> WHAT YOU SHOULD DO: For each record, copy the text exactly and omit any picture it holds.
SOURCE MATERIAL START
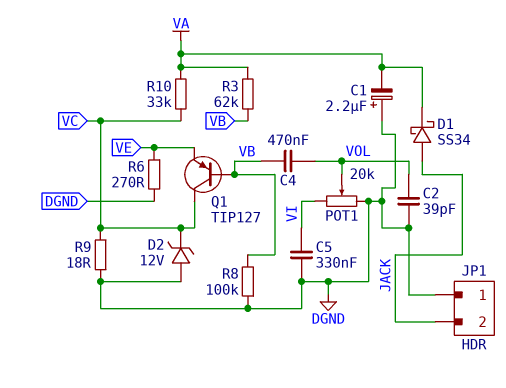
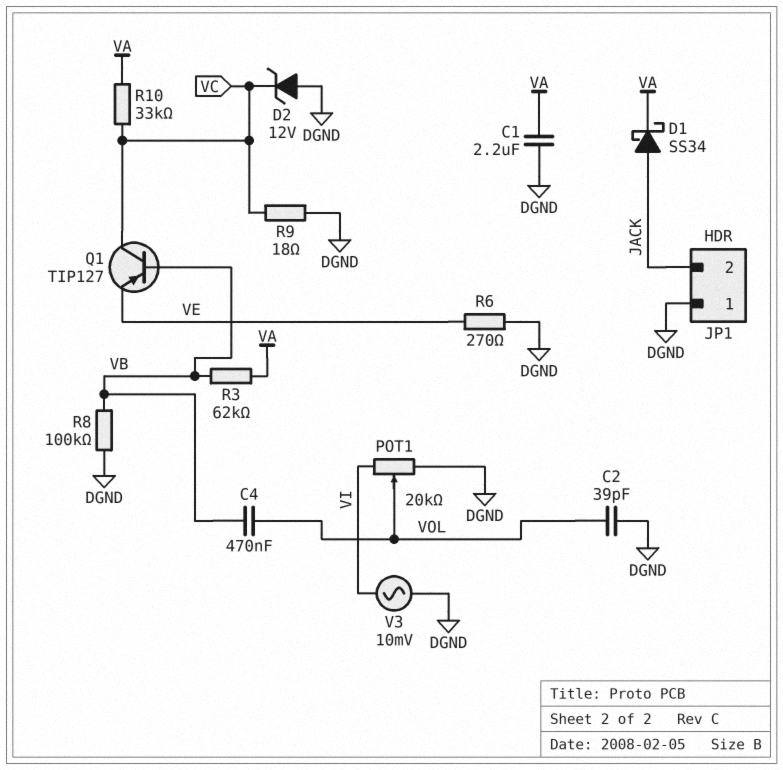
C1: 2.2uF (plus DGND, minus VA) -> 2.2uF (DGND, VA)
C5: 330nF (DGND, VI) -> none
V3: none -> AC 10mV (DGND, VI)

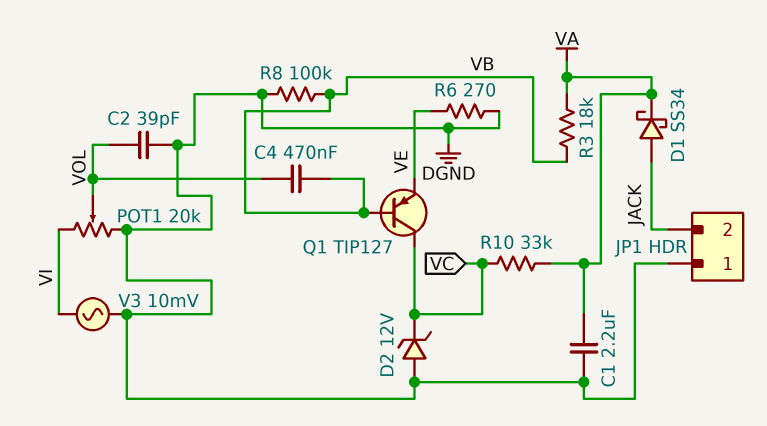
R3: 62k (VA, VB) -> 18k (VA, VB)
R9: 18 (DGND, VC) -> none

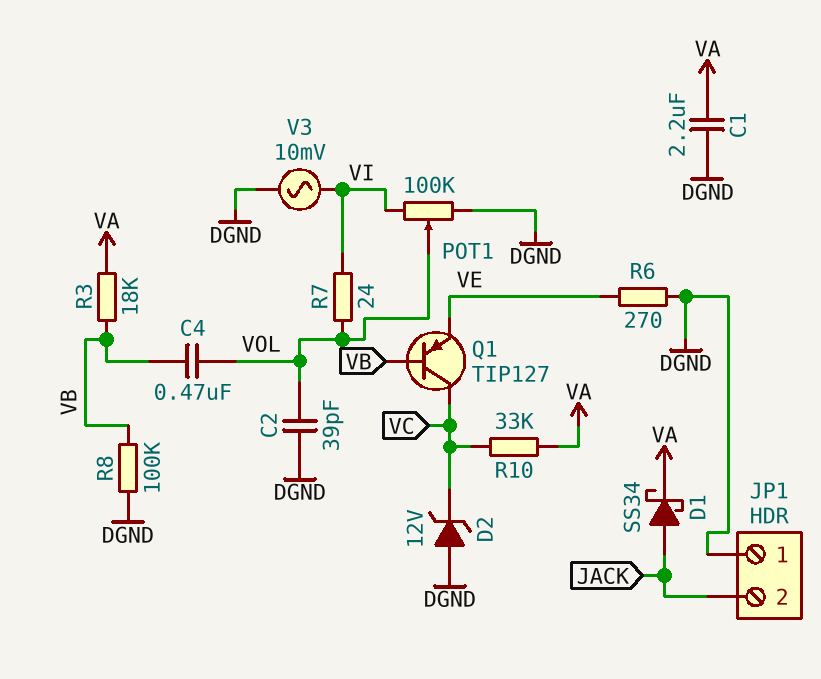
POT1: 20k (DGND, VI, wiper VOL) -> 100k (DGND, VI, wiper VOL)
R7: none -> 24 (VI, VOL)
SOURCE MATERIAL END
> EXERCISE RESPONSE:
C1: 2.2uF (plus DGND, minus VA) -> 2.2uF (DGND, VA)
C5: 330nF (DGND, VI) -> none
V3: none -> AC 10mV (DGND, VI)

R3: 62k (VA, VB) -> 18k (VA, VB)
R9: 18 (DGND, VC) -> none

POT1: 20k (DGND, VI, wiper VOL) -> 100k (DGND, VI, wiper VOL)
R7: none -> 24 (VI, VOL)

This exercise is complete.